[Extracted records]
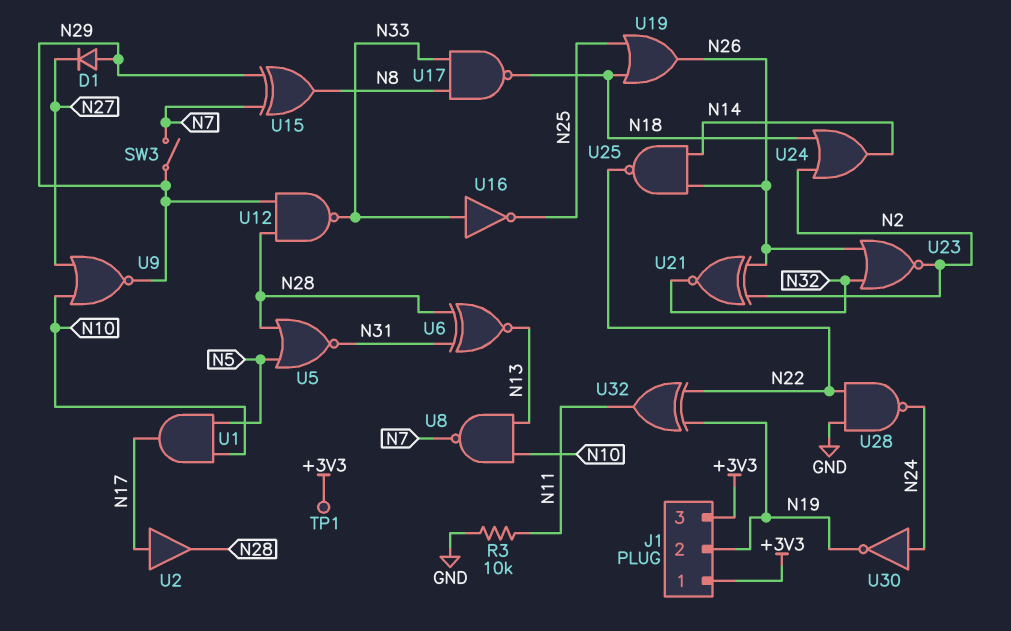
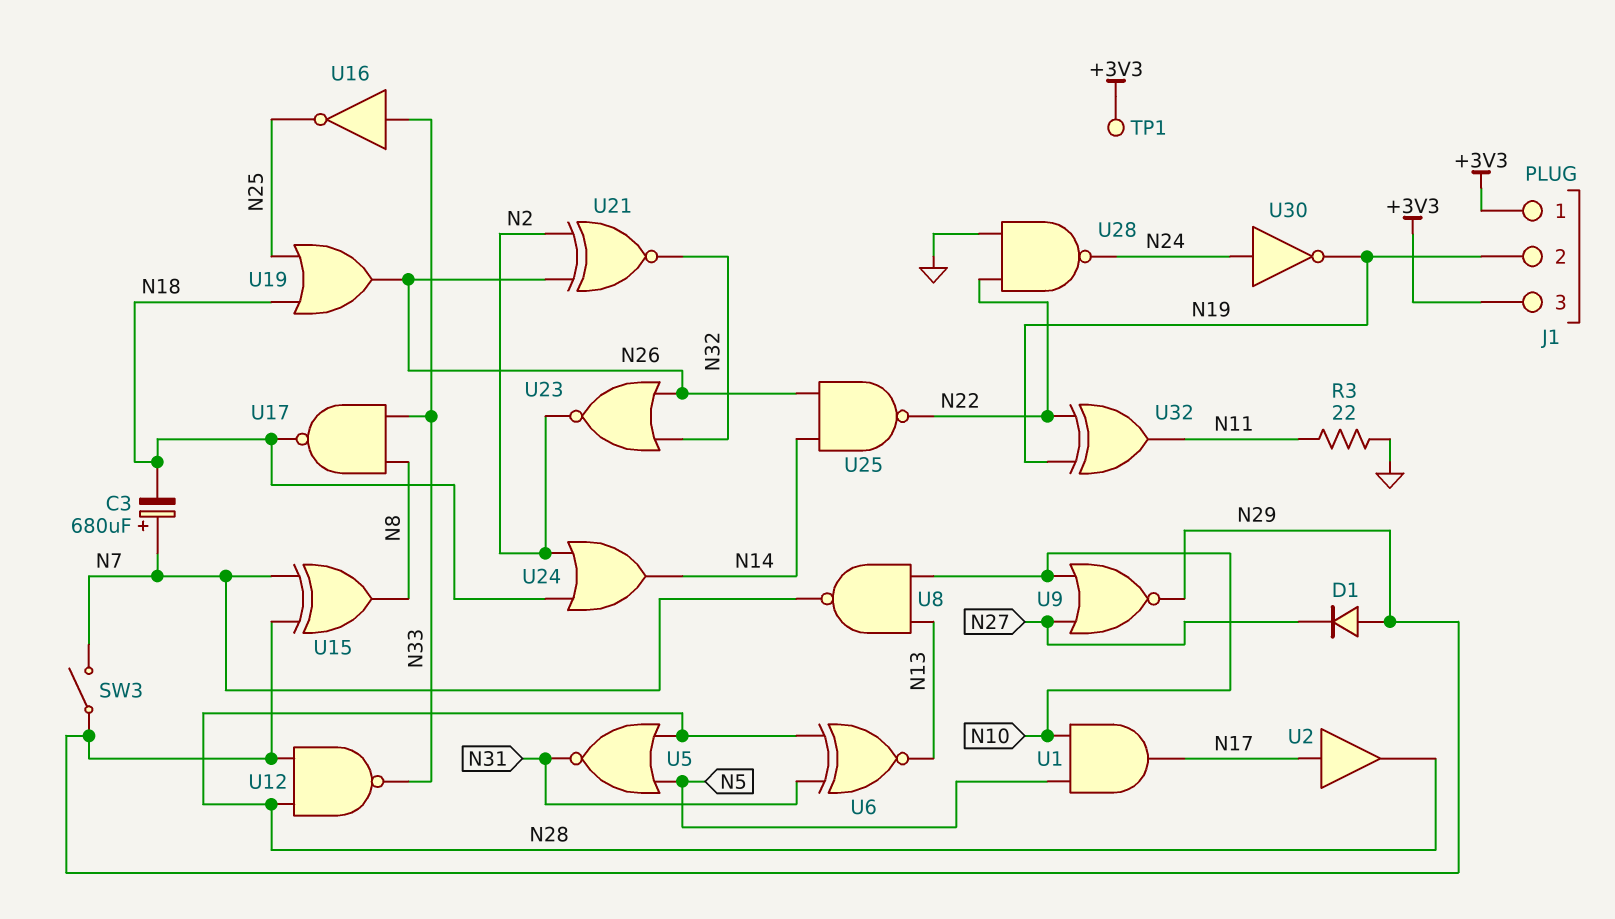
C3: none -> 680uF (plus N7, minus N18)
R3: 10k (GND, N11) -> 22 (GND, N11)

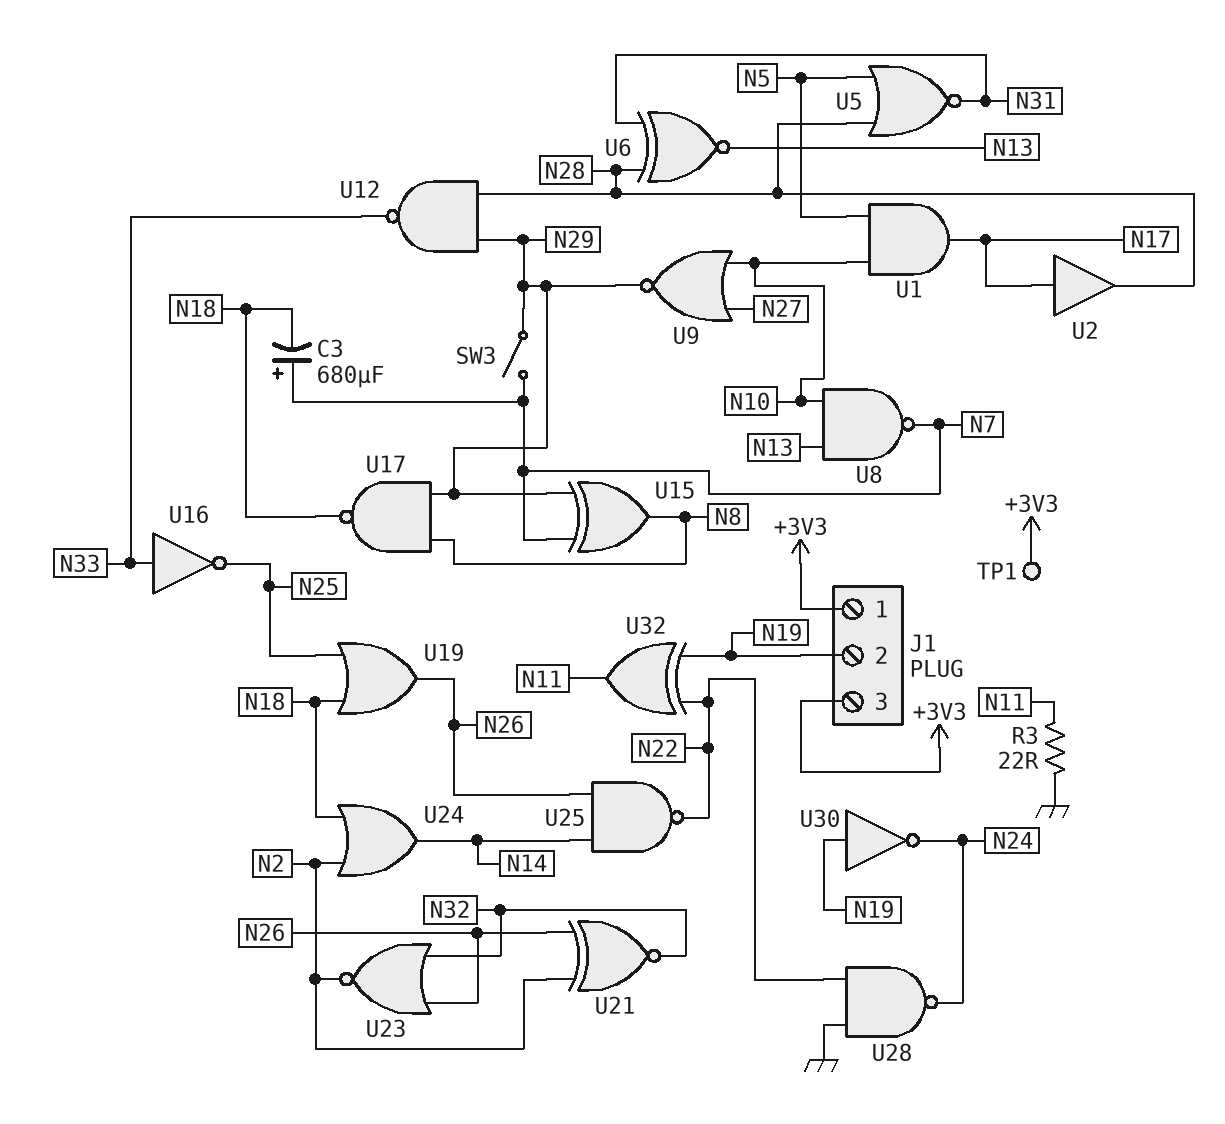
D1: diode (A N29, K N27) -> none
U17: NAND (in N8, in N33, out N18) -> NAND (in N8, in N29, out N18)
U30: NOT (in N24, out N19) -> NOT (in N19, out N24)

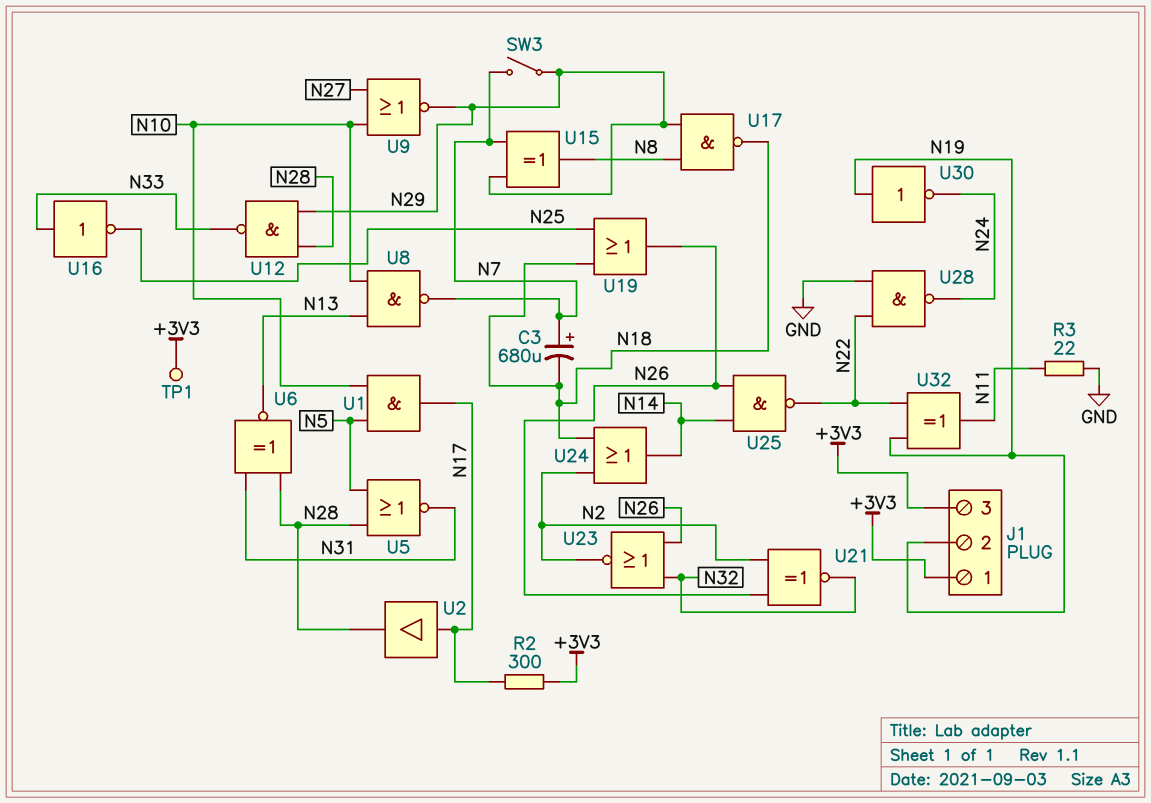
R2: none -> 300 (+3V3, N17)

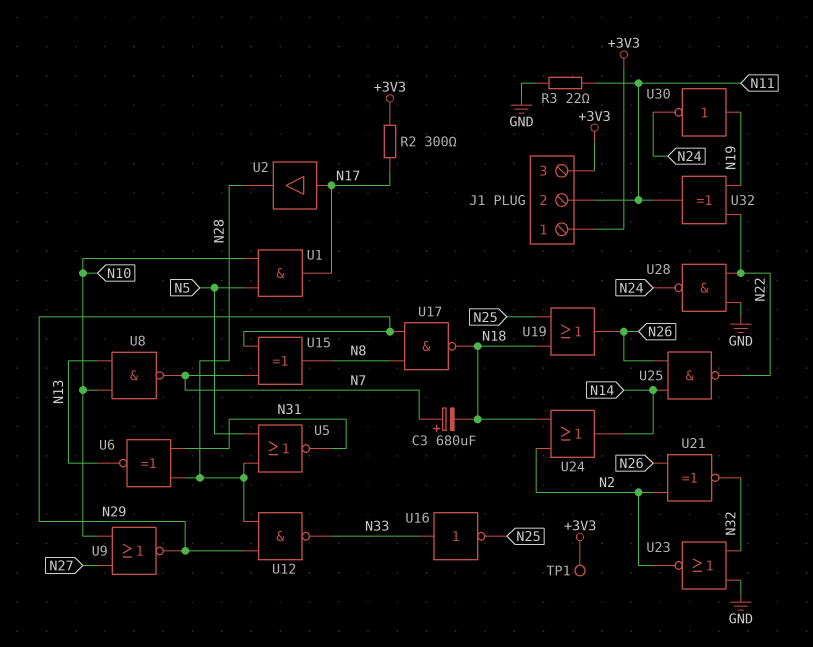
J1 pin 2: N19 -> N11
SW3: switch (N7, N29) -> none
U23: NOR (in N26, in N32, out N2) -> NOR (in GND, in N32, out N2)

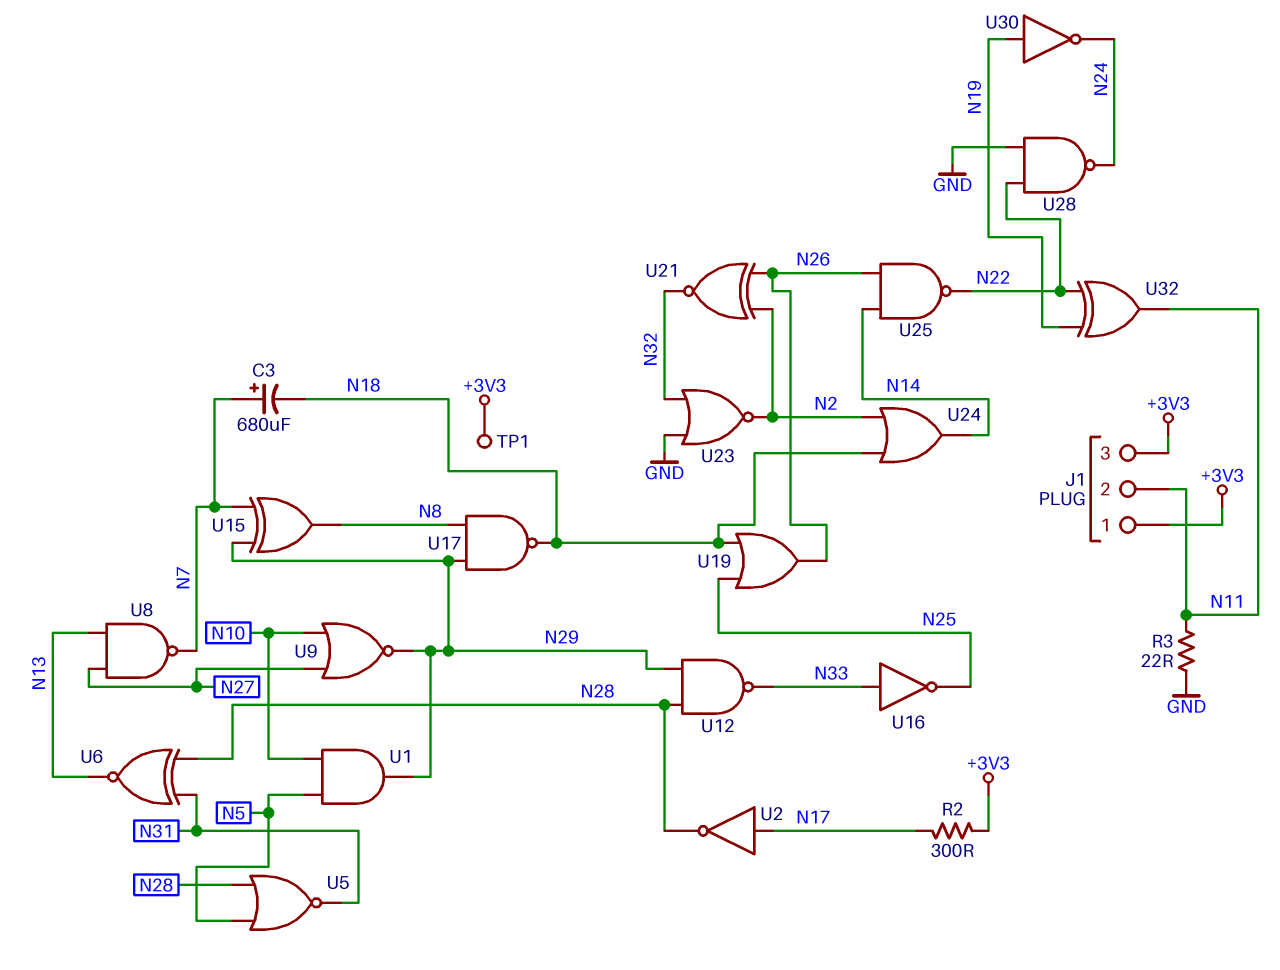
U1: AND (in N5, in N10, out N17) -> AND (in N5, in N10, out N29)
U2: buffer (in N17, out N28) -> NOT (in N17, out N28)
U8: NAND (in N10, in N13, out N7) -> NAND (in N13, in N27, out N7)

REQUIREMENT
Give the data above again in full and unchanged, skipping the pictures.

SOLUTION FOR THIS EXERCISE
C3: none -> 680uF (plus N7, minus N18)
R3: 10k (GND, N11) -> 22 (GND, N11)

D1: diode (A N29, K N27) -> none
U17: NAND (in N8, in N33, out N18) -> NAND (in N8, in N29, out N18)
U30: NOT (in N24, out N19) -> NOT (in N19, out N24)

R2: none -> 300 (+3V3, N17)

J1 pin 2: N19 -> N11
SW3: switch (N7, N29) -> none
U23: NOR (in N26, in N32, out N2) -> NOR (in GND, in N32, out N2)

U1: AND (in N5, in N10, out N17) -> AND (in N5, in N10, out N29)
U2: buffer (in N17, out N28) -> NOT (in N17, out N28)
U8: NAND (in N10, in N13, out N7) -> NAND (in N13, in N27, out N7)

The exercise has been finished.